Work task: Pictures aside, repeat the listing below exactly.

[Supplied material — start]

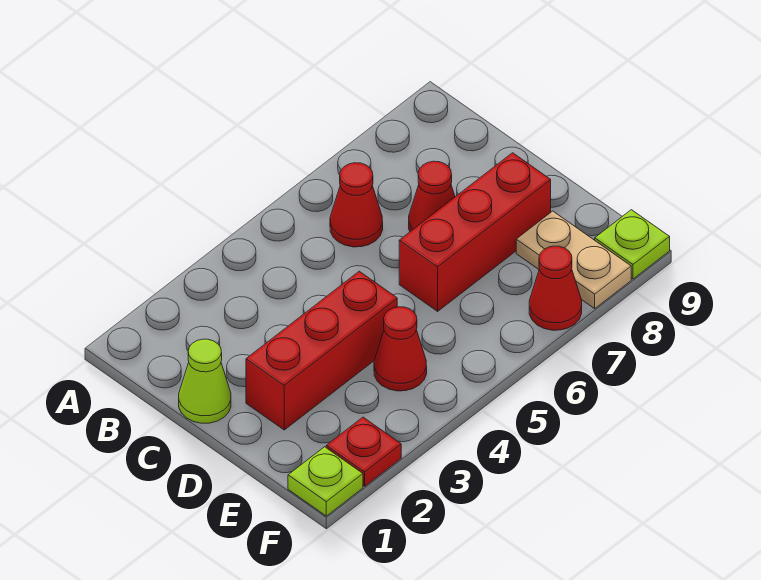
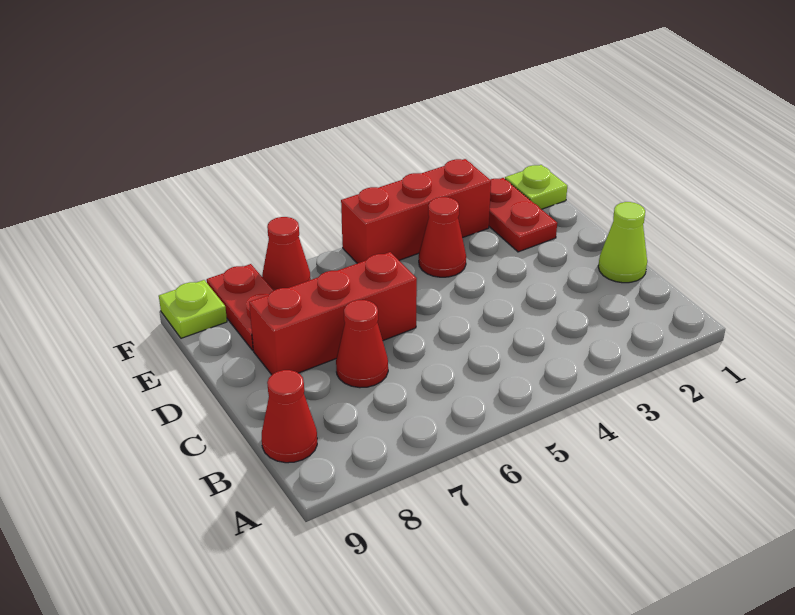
red cone B6 level 1 -> red cone B9 level 1
red brick D2:D4 level 1 -> red brick F3:F5 level 1
tan plate E8:F8 level 1 -> red plate E8:F8 level 1
red plate F2 level 1 -> red plate E2:F2 level 1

[Supplied material — finish]

Exercise response:
red cone B6 level 1 -> red cone B9 level 1
red brick D2:D4 level 1 -> red brick F3:F5 level 1
tan plate E8:F8 level 1 -> red plate E8:F8 level 1
red plate F2 level 1 -> red plate E2:F2 level 1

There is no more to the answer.